*What the exercise asks*.
Each line below that contains the word "switch" must be copied.
==== Data supplied ====
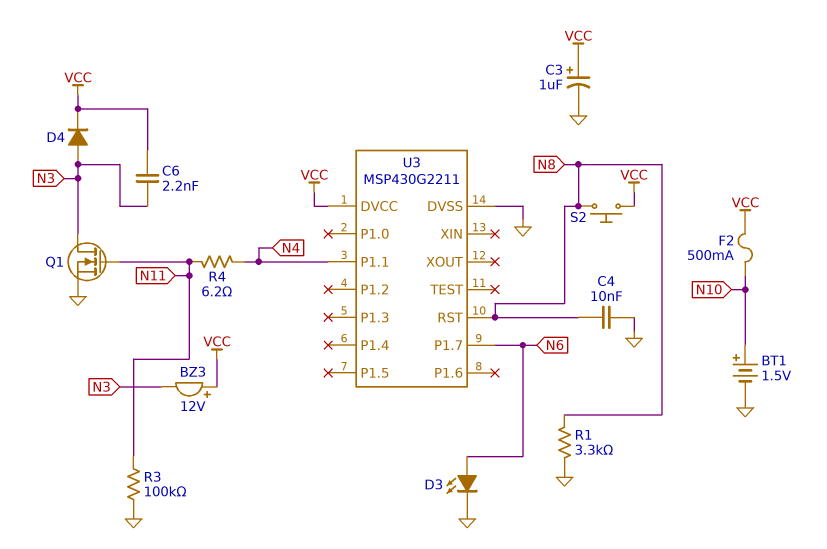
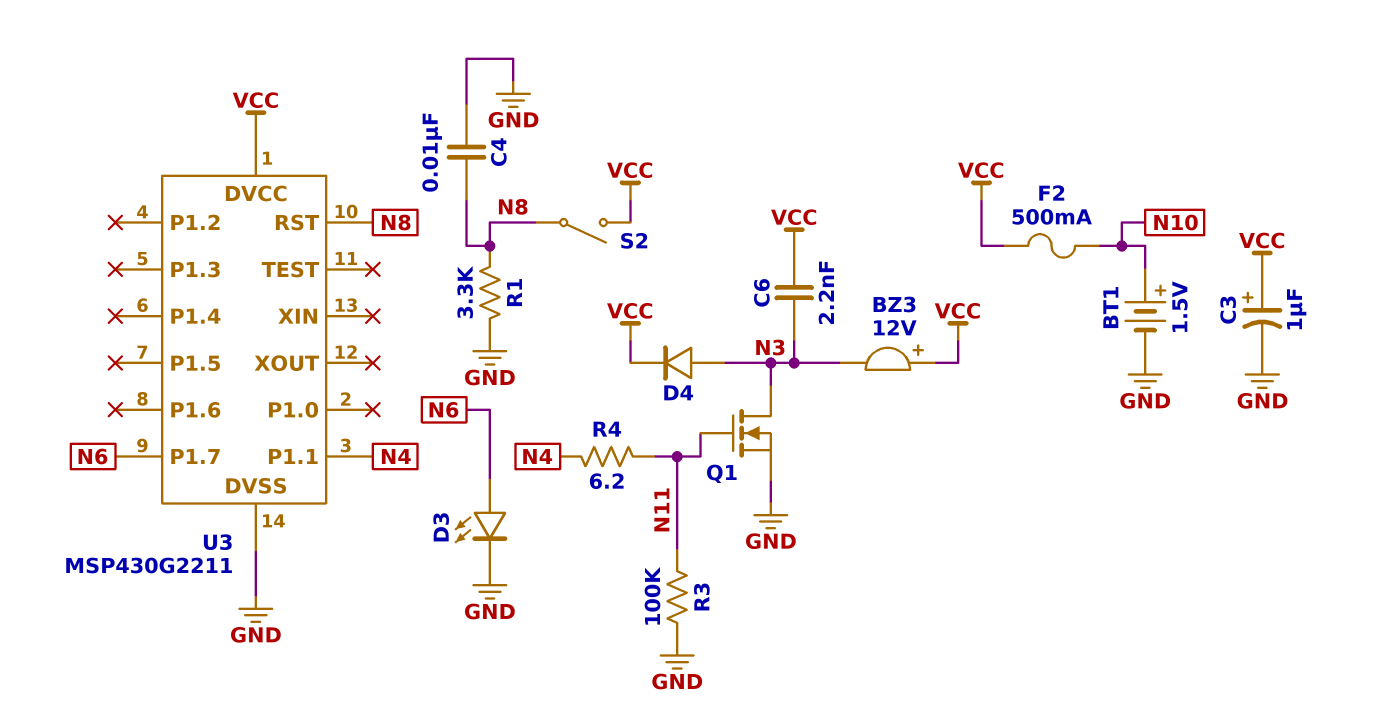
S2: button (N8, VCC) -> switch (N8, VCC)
====
==== Data supplied ====
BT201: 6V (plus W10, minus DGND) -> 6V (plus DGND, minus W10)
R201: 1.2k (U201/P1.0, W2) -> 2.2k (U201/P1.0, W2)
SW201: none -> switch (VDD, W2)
====
==== Data supplied ====
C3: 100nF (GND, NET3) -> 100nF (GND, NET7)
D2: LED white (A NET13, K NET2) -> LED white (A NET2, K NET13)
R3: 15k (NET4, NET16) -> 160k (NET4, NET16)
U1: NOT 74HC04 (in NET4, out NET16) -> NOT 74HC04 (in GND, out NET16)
====
*Result below*.
S2: button (N8, VCC) -> switch (N8, VCC)
SW201: none -> switch (VDD, W2)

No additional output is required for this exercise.